Collected data entries

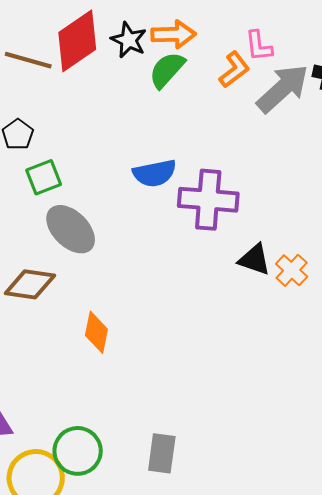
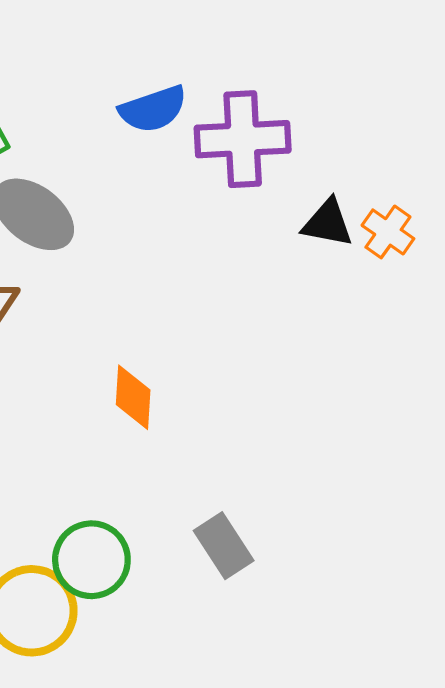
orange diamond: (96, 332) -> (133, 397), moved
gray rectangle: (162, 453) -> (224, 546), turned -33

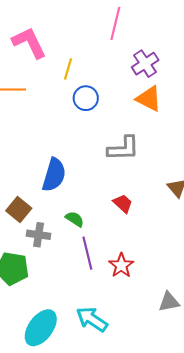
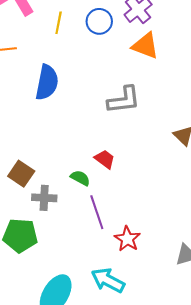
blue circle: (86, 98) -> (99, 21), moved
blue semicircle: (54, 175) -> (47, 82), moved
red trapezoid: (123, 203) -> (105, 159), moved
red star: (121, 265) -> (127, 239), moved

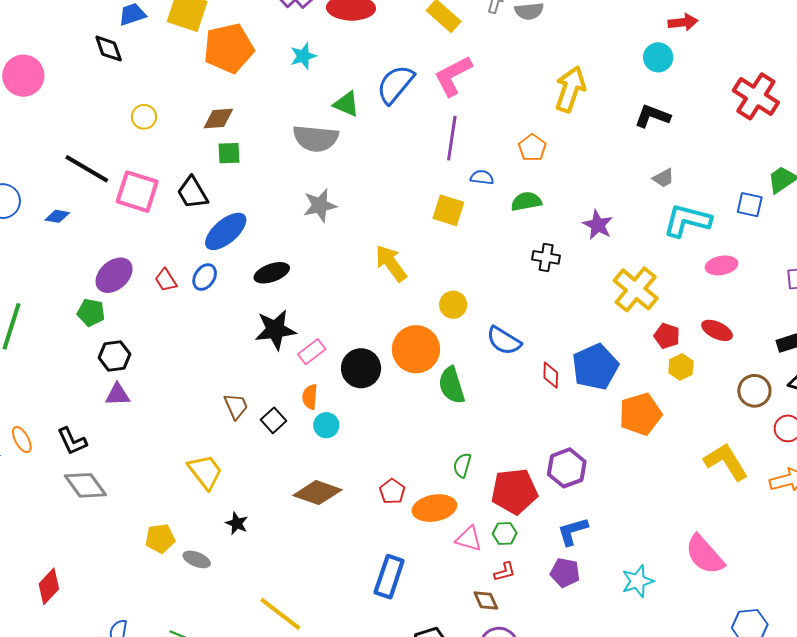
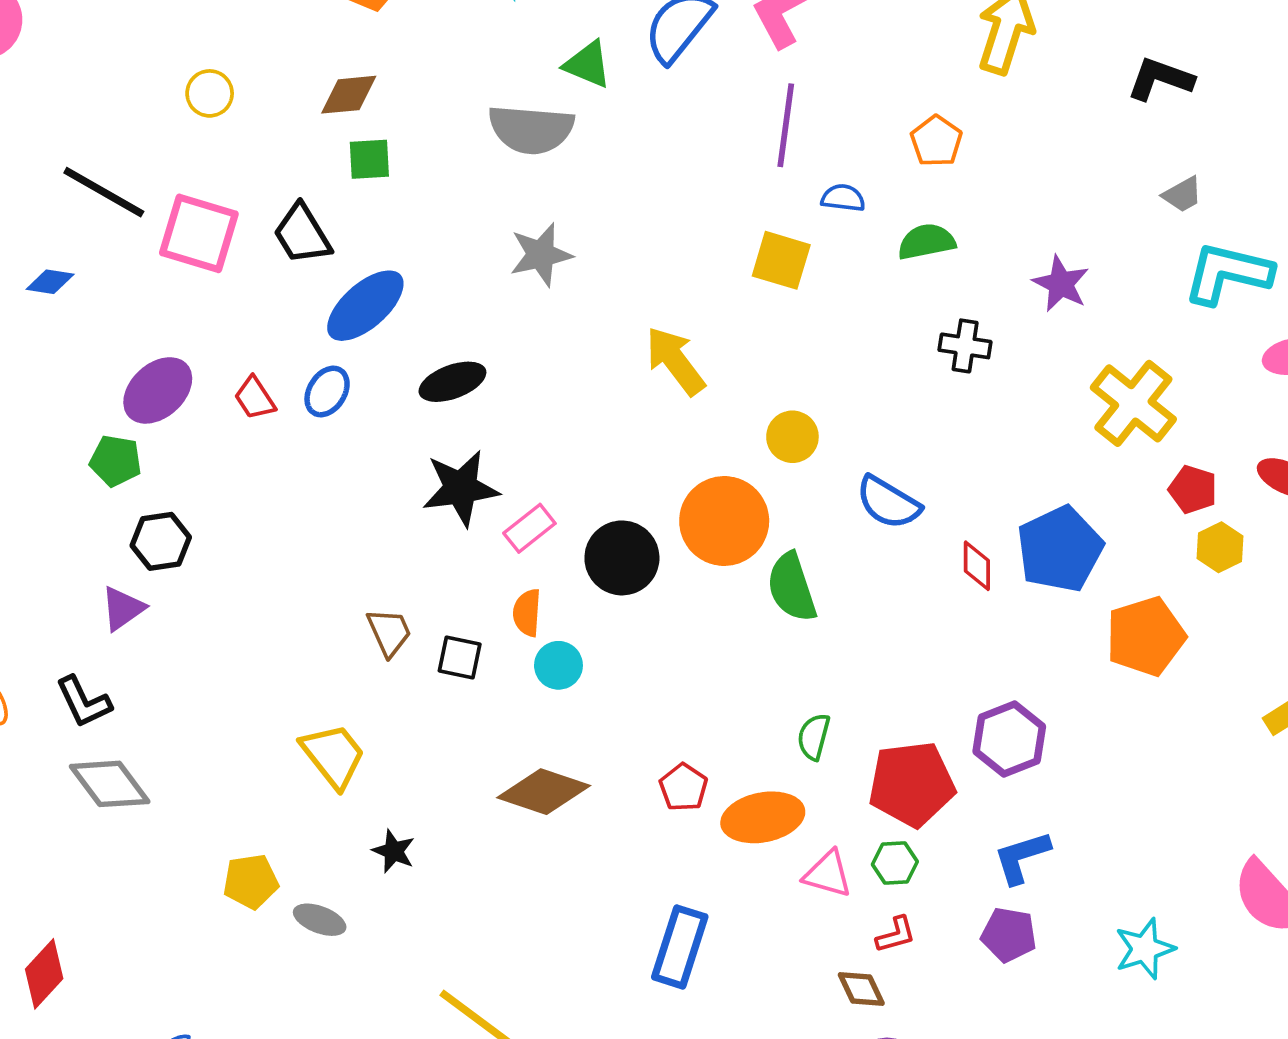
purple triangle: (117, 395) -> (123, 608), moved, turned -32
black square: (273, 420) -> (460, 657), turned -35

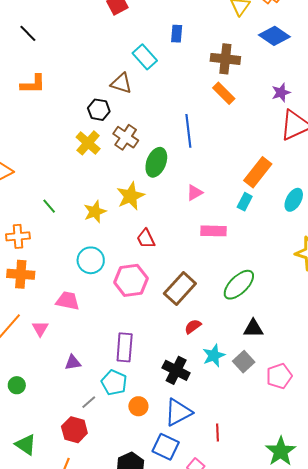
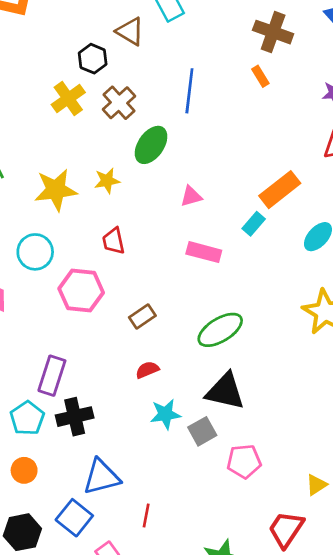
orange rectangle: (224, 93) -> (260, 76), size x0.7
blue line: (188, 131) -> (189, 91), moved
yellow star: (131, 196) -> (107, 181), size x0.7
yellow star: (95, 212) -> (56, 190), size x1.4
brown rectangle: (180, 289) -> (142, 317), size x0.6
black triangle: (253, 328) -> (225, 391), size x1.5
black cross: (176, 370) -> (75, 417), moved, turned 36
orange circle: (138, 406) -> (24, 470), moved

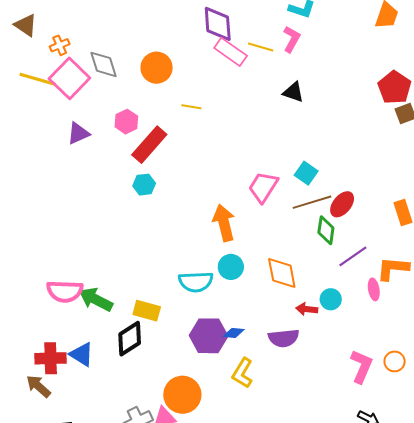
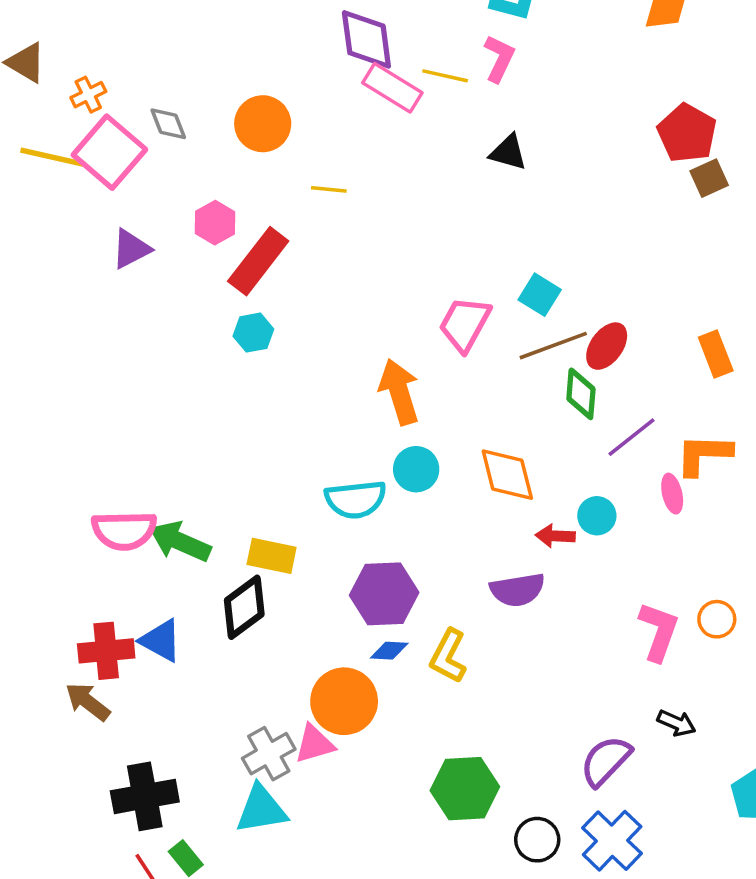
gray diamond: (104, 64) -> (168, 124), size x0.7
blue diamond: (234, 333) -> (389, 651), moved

## PROBLEM
Copy each line from the entries above that has the word "star" in it.

## SOLVED PROBLEM
red star: (121, 265) -> (127, 239), moved
yellow star: (131, 196) -> (107, 181), size x0.7
yellow star: (95, 212) -> (56, 190), size x1.4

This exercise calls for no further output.